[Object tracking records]
=== Section Start ===
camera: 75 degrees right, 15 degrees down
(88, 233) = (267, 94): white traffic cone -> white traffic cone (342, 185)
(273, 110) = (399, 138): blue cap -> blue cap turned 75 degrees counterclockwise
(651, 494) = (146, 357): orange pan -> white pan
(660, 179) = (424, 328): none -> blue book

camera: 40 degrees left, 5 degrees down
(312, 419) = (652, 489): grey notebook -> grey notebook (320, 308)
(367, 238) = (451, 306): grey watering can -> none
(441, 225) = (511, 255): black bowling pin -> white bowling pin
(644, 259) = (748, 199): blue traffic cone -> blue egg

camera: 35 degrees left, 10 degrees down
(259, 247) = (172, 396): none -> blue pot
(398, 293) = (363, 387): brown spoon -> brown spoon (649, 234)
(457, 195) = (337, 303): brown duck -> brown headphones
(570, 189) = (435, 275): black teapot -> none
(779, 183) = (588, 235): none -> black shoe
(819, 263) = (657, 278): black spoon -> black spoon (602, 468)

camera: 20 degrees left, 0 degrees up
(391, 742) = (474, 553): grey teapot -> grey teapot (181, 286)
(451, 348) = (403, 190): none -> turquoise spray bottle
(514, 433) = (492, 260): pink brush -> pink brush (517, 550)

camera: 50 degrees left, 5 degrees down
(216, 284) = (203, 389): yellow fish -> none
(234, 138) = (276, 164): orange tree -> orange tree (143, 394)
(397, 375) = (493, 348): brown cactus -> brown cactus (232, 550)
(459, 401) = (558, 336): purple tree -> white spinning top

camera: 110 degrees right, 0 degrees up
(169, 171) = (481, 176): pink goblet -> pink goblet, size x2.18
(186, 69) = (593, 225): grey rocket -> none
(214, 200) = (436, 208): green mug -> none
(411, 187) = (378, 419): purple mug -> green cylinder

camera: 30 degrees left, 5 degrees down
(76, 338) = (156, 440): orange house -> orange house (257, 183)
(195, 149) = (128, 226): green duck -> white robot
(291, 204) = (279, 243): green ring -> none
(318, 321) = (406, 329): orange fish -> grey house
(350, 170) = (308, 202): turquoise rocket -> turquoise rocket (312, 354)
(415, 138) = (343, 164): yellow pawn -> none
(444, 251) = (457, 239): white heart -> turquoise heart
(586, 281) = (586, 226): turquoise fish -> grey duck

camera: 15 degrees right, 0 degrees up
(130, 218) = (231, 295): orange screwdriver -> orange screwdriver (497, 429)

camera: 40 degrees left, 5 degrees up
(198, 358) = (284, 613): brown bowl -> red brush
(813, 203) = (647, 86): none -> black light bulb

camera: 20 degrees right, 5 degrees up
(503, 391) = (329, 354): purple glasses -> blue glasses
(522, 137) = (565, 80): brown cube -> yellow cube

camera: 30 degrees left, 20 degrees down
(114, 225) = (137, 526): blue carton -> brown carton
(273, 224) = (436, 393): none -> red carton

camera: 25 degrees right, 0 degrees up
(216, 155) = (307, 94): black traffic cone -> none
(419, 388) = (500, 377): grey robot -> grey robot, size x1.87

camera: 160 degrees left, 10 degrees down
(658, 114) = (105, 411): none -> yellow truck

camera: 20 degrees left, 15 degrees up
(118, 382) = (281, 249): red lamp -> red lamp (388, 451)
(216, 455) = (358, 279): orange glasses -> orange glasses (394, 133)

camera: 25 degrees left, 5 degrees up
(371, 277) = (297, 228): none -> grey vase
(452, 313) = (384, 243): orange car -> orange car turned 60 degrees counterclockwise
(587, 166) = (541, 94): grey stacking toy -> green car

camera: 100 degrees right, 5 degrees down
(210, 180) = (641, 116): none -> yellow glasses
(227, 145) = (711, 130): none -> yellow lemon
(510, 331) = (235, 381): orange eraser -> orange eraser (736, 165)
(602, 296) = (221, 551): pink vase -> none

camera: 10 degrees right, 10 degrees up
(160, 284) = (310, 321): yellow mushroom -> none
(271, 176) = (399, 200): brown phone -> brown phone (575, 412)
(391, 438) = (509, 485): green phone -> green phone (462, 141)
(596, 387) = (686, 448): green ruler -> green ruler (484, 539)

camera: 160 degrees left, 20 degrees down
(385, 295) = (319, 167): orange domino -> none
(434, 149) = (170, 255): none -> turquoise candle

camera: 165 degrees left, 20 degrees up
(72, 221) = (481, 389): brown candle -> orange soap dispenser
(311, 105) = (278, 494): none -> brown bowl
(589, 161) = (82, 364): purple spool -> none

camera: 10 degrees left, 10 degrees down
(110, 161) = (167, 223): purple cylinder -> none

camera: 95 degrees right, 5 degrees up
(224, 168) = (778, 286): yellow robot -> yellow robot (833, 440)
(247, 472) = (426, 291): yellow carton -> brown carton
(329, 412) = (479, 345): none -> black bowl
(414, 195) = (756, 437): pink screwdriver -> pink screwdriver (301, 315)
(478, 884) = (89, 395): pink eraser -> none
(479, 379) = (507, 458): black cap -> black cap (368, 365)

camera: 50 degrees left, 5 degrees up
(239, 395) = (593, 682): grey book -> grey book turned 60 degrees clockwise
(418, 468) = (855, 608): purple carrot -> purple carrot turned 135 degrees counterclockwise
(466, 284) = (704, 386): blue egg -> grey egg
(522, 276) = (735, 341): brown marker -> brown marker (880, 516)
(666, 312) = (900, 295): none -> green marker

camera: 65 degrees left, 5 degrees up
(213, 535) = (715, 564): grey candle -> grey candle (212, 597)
=== Section End ===
Output all of the data again, exactly.

[Problem solution]
camera: 75 degrees right, 15 degrees down
(88, 233) = (267, 94): white traffic cone -> white traffic cone (342, 185)
(273, 110) = (399, 138): blue cap -> blue cap turned 75 degrees counterclockwise
(651, 494) = (146, 357): orange pan -> white pan
(660, 179) = (424, 328): none -> blue book

camera: 40 degrees left, 5 degrees down
(312, 419) = (652, 489): grey notebook -> grey notebook (320, 308)
(367, 238) = (451, 306): grey watering can -> none
(441, 225) = (511, 255): black bowling pin -> white bowling pin
(644, 259) = (748, 199): blue traffic cone -> blue egg

camera: 35 degrees left, 10 degrees down
(259, 247) = (172, 396): none -> blue pot
(398, 293) = (363, 387): brown spoon -> brown spoon (649, 234)
(457, 195) = (337, 303): brown duck -> brown headphones
(570, 189) = (435, 275): black teapot -> none
(779, 183) = (588, 235): none -> black shoe
(819, 263) = (657, 278): black spoon -> black spoon (602, 468)

camera: 20 degrees left, 0 degrees up
(391, 742) = (474, 553): grey teapot -> grey teapot (181, 286)
(451, 348) = (403, 190): none -> turquoise spray bottle
(514, 433) = (492, 260): pink brush -> pink brush (517, 550)

camera: 50 degrees left, 5 degrees down
(216, 284) = (203, 389): yellow fish -> none
(234, 138) = (276, 164): orange tree -> orange tree (143, 394)
(397, 375) = (493, 348): brown cactus -> brown cactus (232, 550)
(459, 401) = (558, 336): purple tree -> white spinning top

camera: 110 degrees right, 0 degrees up
(169, 171) = (481, 176): pink goblet -> pink goblet, size x2.18
(186, 69) = (593, 225): grey rocket -> none
(214, 200) = (436, 208): green mug -> none
(411, 187) = (378, 419): purple mug -> green cylinder

camera: 30 degrees left, 5 degrees down
(76, 338) = (156, 440): orange house -> orange house (257, 183)
(195, 149) = (128, 226): green duck -> white robot
(291, 204) = (279, 243): green ring -> none
(318, 321) = (406, 329): orange fish -> grey house
(350, 170) = (308, 202): turquoise rocket -> turquoise rocket (312, 354)
(415, 138) = (343, 164): yellow pawn -> none
(444, 251) = (457, 239): white heart -> turquoise heart
(586, 281) = (586, 226): turquoise fish -> grey duck

camera: 15 degrees right, 0 degrees up
(130, 218) = (231, 295): orange screwdriver -> orange screwdriver (497, 429)

camera: 40 degrees left, 5 degrees up
(198, 358) = (284, 613): brown bowl -> red brush
(813, 203) = (647, 86): none -> black light bulb

camera: 20 degrees right, 5 degrees up
(503, 391) = (329, 354): purple glasses -> blue glasses
(522, 137) = (565, 80): brown cube -> yellow cube

camera: 30 degrees left, 20 degrees down
(114, 225) = (137, 526): blue carton -> brown carton
(273, 224) = (436, 393): none -> red carton

camera: 25 degrees right, 0 degrees up
(216, 155) = (307, 94): black traffic cone -> none
(419, 388) = (500, 377): grey robot -> grey robot, size x1.87

camera: 160 degrees left, 10 degrees down
(658, 114) = (105, 411): none -> yellow truck

camera: 20 degrees left, 15 degrees up
(118, 382) = (281, 249): red lamp -> red lamp (388, 451)
(216, 455) = (358, 279): orange glasses -> orange glasses (394, 133)

camera: 25 degrees left, 5 degrees up
(371, 277) = (297, 228): none -> grey vase
(452, 313) = (384, 243): orange car -> orange car turned 60 degrees counterclockwise
(587, 166) = (541, 94): grey stacking toy -> green car

camera: 100 degrees right, 5 degrees down
(210, 180) = (641, 116): none -> yellow glasses
(227, 145) = (711, 130): none -> yellow lemon
(510, 331) = (235, 381): orange eraser -> orange eraser (736, 165)
(602, 296) = (221, 551): pink vase -> none

camera: 10 degrees right, 10 degrees up
(160, 284) = (310, 321): yellow mushroom -> none
(271, 176) = (399, 200): brown phone -> brown phone (575, 412)
(391, 438) = (509, 485): green phone -> green phone (462, 141)
(596, 387) = (686, 448): green ruler -> green ruler (484, 539)

camera: 160 degrees left, 20 degrees down
(385, 295) = (319, 167): orange domino -> none
(434, 149) = (170, 255): none -> turquoise candle

camera: 165 degrees left, 20 degrees up
(72, 221) = (481, 389): brown candle -> orange soap dispenser
(311, 105) = (278, 494): none -> brown bowl
(589, 161) = (82, 364): purple spool -> none

camera: 10 degrees left, 10 degrees down
(110, 161) = (167, 223): purple cylinder -> none

camera: 95 degrees right, 5 degrees up
(224, 168) = (778, 286): yellow robot -> yellow robot (833, 440)
(247, 472) = (426, 291): yellow carton -> brown carton
(329, 412) = (479, 345): none -> black bowl
(414, 195) = (756, 437): pink screwdriver -> pink screwdriver (301, 315)
(478, 884) = (89, 395): pink eraser -> none
(479, 379) = (507, 458): black cap -> black cap (368, 365)

camera: 50 degrees left, 5 degrees up
(239, 395) = (593, 682): grey book -> grey book turned 60 degrees clockwise
(418, 468) = (855, 608): purple carrot -> purple carrot turned 135 degrees counterclockwise
(466, 284) = (704, 386): blue egg -> grey egg
(522, 276) = (735, 341): brown marker -> brown marker (880, 516)
(666, 312) = (900, 295): none -> green marker

camera: 65 degrees left, 5 degrees up
(213, 535) = (715, 564): grey candle -> grey candle (212, 597)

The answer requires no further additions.